::: DATA SHOWN :::

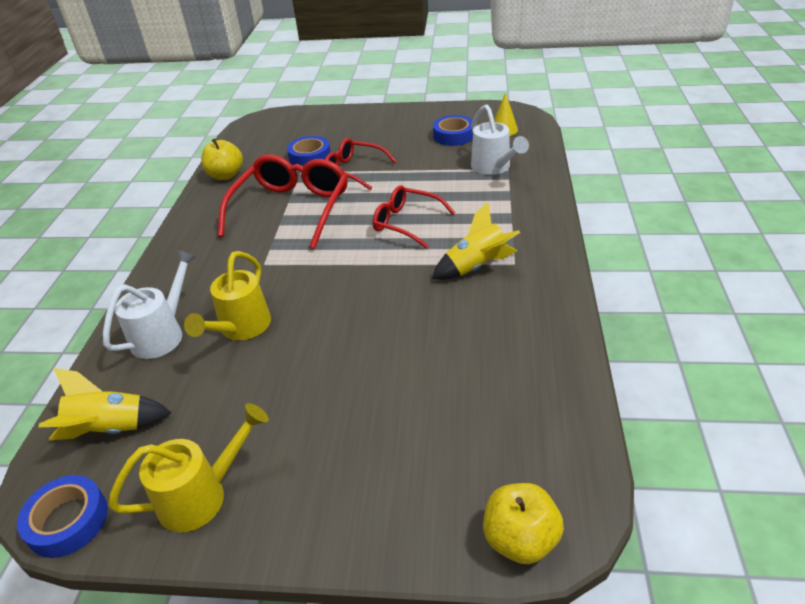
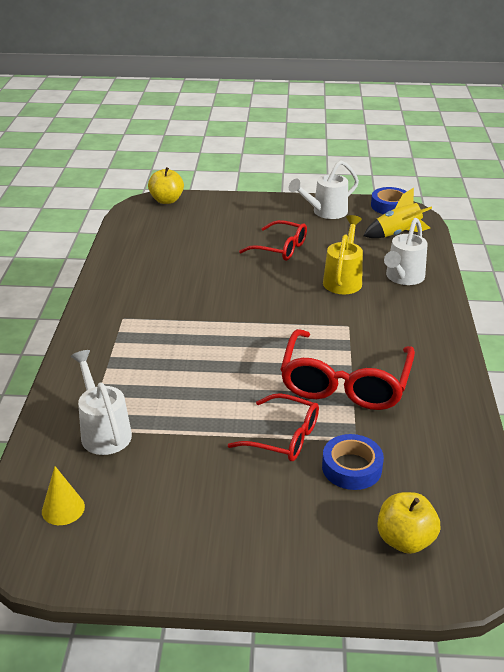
camera: 175 degrees right, 5 degrees down
(202, 495) = (325, 212): yellow watering can -> white watering can
(226, 175) = (456, 439): yellow apple -> yellow apple (405, 540)
(406, 223) = (216, 360): red glasses -> red glasses (280, 248)
(453, 136) = (142, 500): blue tape -> none
(476, 267) = (156, 316): yellow rocket -> none

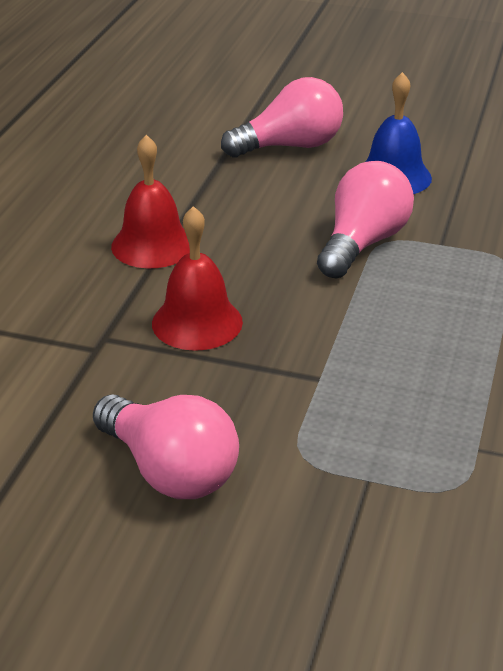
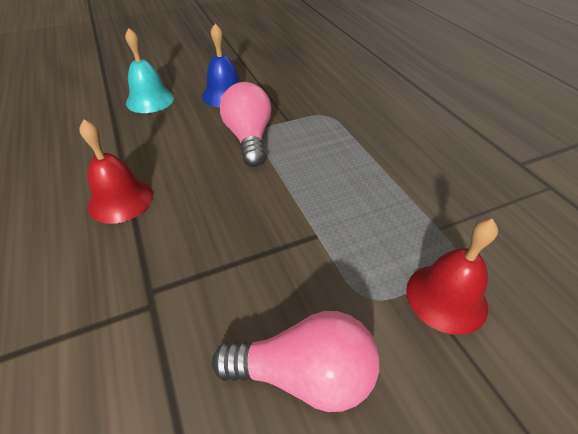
camera: 40 degrees left, 10 degrees up
(197, 322) = (205, 240): red bell -> red bell (446, 297)
(290, 146) = (150, 100): pink light bulb -> turquoise bell

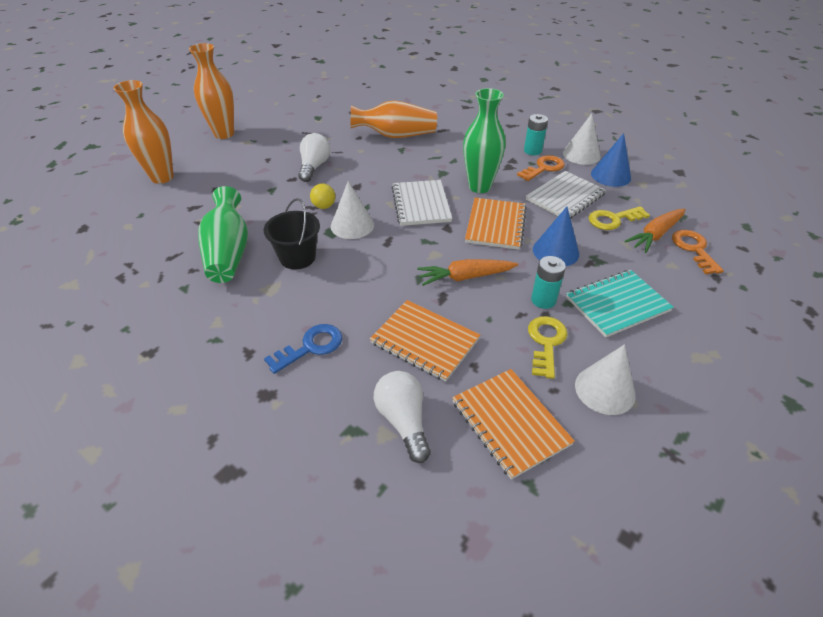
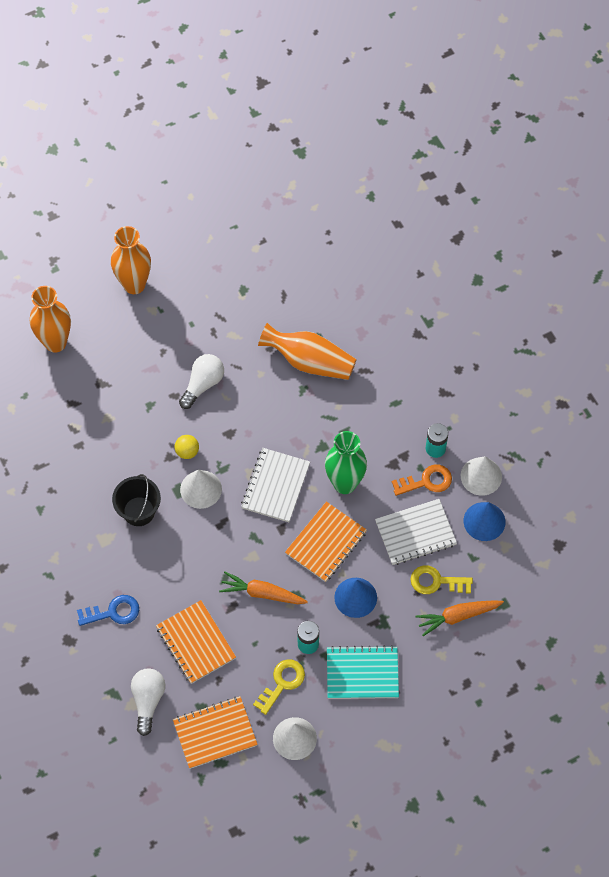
camera: 25 degrees right, 20 degrees up
(228, 252) = (85, 481): green vase -> none
(510, 423) = (215, 733): orange notebook -> orange notebook turned 75 degrees clockwise
(693, 249) = (476, 646): orange key -> none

:::

▶ _ACTION ITEM_
What you give back must match the material word for word, with no images included.

▶ _ANSWER TO THE PROBLEM_
camera: 175 degrees right, 5 degrees down
(202, 495) = (325, 212): yellow watering can -> white watering can
(226, 175) = (456, 439): yellow apple -> yellow apple (405, 540)
(406, 223) = (216, 360): red glasses -> red glasses (280, 248)
(453, 136) = (142, 500): blue tape -> none
(476, 267) = (156, 316): yellow rocket -> none

camera: 40 degrees left, 10 degrees up
(197, 322) = (205, 240): red bell -> red bell (446, 297)
(290, 146) = (150, 100): pink light bulb -> turquoise bell

camera: 25 degrees right, 20 degrees up
(228, 252) = (85, 481): green vase -> none
(510, 423) = (215, 733): orange notebook -> orange notebook turned 75 degrees clockwise
(693, 249) = (476, 646): orange key -> none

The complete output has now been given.